Up to and including the line that contains "none -> black brick E9 level 1", repeat the entries below exactly from the first line on. Do not carry over any pictures.

== Supplied material ==
┄┄┄┄┄┄
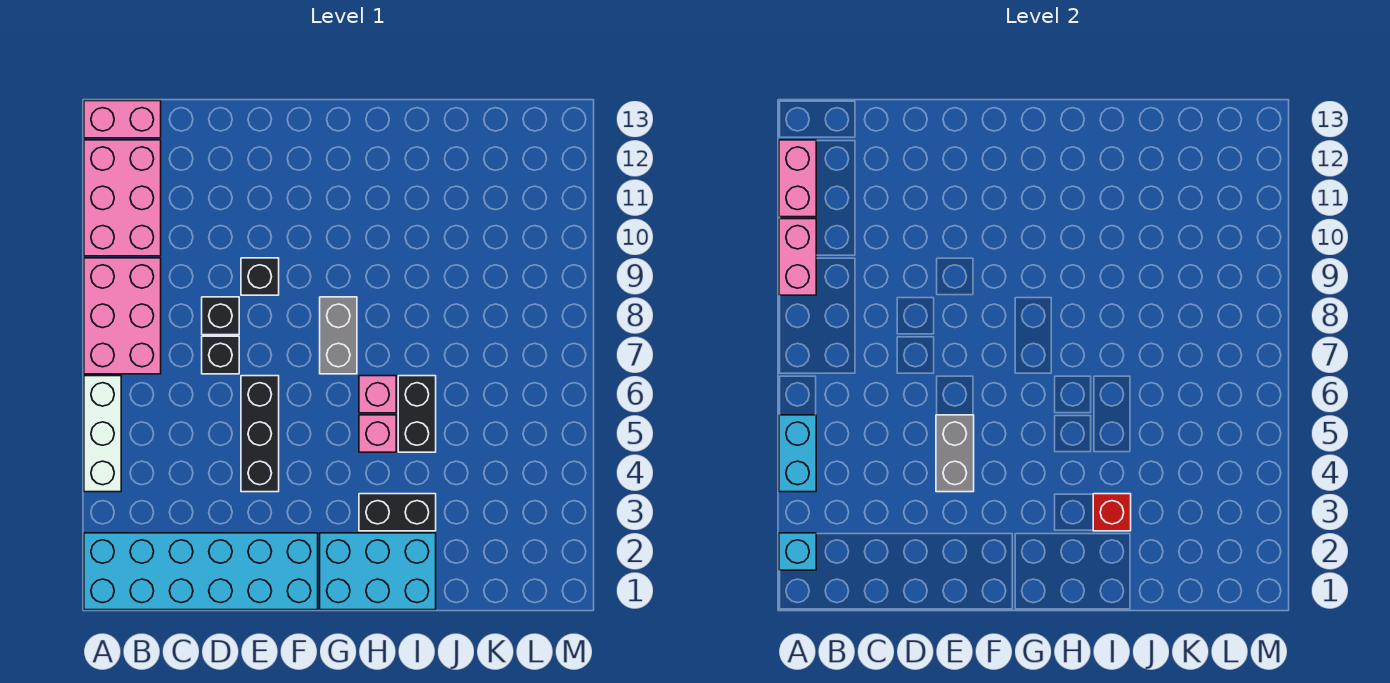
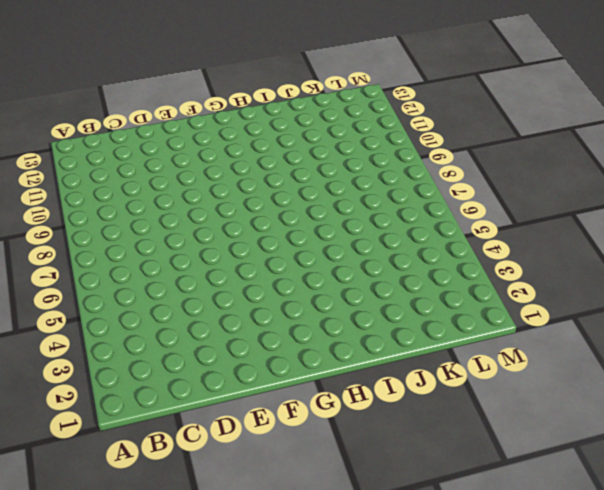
none -> cyan brick A1:F2 level 1
none -> white brick A4:A6 level 1
none -> pink brick A7:B9 level 1

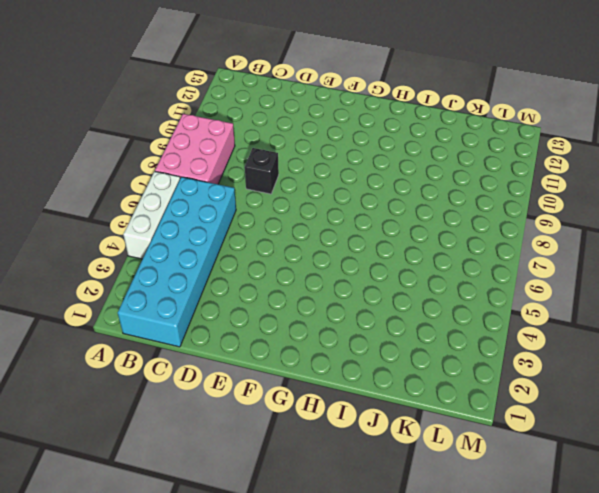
cyan brick B1:C6 level 1 -> cyan brick A1:F2 level 1
none -> pink brick A10:B12 level 1
none -> pink brick A13:B13 level 1
none -> black brick D7 level 1

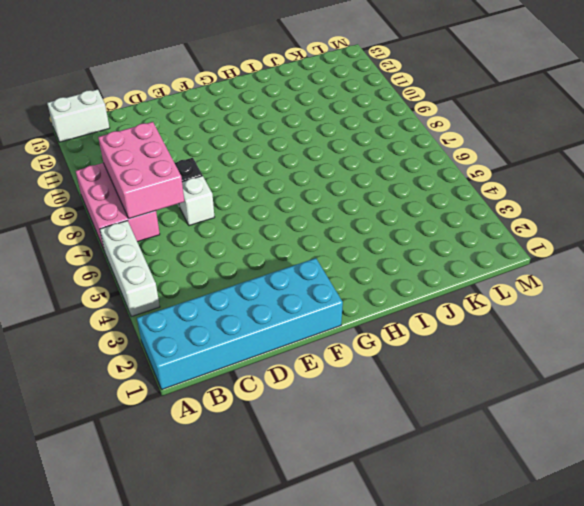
white brick A13:B13 level 1 -> pink brick A13:B13 level 1
pink brick B7:C9 level 2 -> pink brick A10:B12 level 1
white brick D7 level 1 -> black brick D7 level 1
none -> black brick E4:E6 level 1
none -> black brick E9 level 1
none -> cyan brick G1:I2 level 1

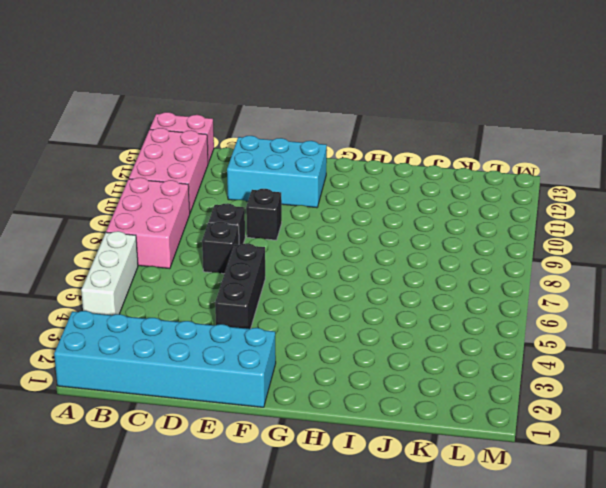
cyan brick D11:F12 level 1 -> cyan brick G1:I2 level 1
none -> grey brick G7:G8 level 1
none -> black brick H3:I3 level 1
none -> pink brick H5 level 1

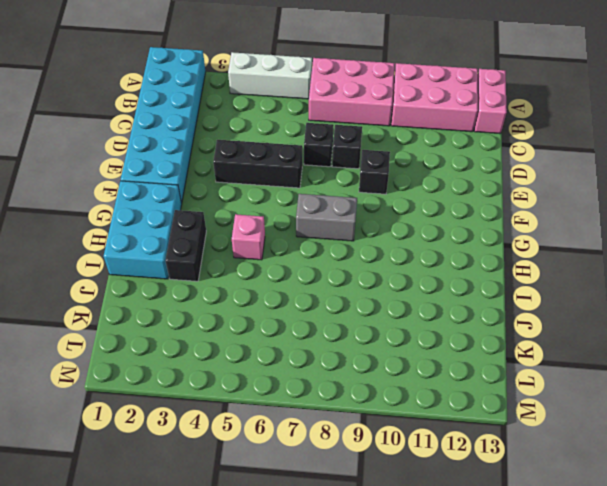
none -> pink brick H6 level 1
none -> black brick I5:I6 level 1
none -> cyan brick A2 level 2

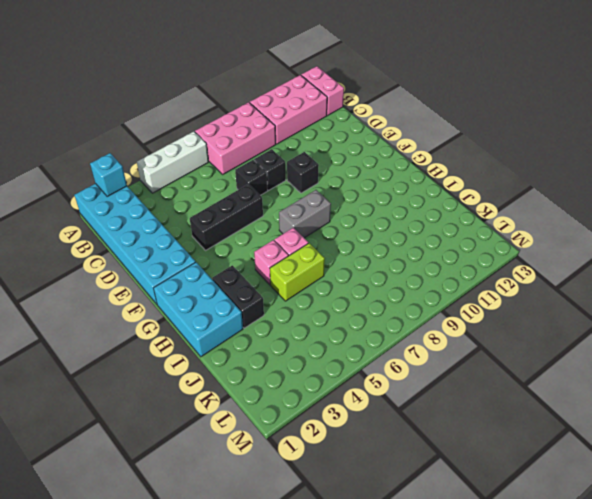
lime brick I5:I6 level 1 -> black brick I5:I6 level 1
none -> cyan brick A4:A5 level 2
none -> pink brick A9:A10 level 2
none -> pink brick A11:A12 level 2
┄┄┄┄┄┄
== Output for this task ==
none -> cyan brick A1:F2 level 1
none -> white brick A4:A6 level 1
none -> pink brick A7:B9 level 1

cyan brick B1:C6 level 1 -> cyan brick A1:F2 level 1
none -> pink brick A10:B12 level 1
none -> pink brick A13:B13 level 1
none -> black brick D7 level 1

white brick A13:B13 level 1 -> pink brick A13:B13 level 1
pink brick B7:C9 level 2 -> pink brick A10:B12 level 1
white brick D7 level 1 -> black brick D7 level 1
none -> black brick E4:E6 level 1
none -> black brick E9 level 1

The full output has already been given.